Exercise description =
The answer must be a single number: how many lines of the records below hold the word "degrees".

Records drawn from a dataset
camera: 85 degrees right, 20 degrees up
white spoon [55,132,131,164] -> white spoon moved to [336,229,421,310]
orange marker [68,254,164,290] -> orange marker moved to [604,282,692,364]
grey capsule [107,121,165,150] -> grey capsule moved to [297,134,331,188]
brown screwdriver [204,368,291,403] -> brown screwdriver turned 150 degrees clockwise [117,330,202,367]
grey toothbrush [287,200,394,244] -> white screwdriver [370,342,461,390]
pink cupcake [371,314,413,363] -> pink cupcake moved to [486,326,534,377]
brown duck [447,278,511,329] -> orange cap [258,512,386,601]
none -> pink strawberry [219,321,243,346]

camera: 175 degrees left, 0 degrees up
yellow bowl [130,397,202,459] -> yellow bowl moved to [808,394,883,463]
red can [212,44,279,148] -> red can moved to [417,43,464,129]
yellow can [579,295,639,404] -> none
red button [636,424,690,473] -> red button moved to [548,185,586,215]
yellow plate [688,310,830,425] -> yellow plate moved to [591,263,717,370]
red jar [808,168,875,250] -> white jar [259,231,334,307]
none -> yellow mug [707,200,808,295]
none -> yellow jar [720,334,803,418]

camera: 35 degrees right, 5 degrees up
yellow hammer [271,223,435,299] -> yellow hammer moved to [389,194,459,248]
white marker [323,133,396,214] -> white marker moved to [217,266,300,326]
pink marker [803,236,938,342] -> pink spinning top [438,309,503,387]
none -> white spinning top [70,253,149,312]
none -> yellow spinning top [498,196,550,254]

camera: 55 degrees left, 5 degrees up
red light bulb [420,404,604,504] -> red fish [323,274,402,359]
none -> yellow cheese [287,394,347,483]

Solution for this exercise =
5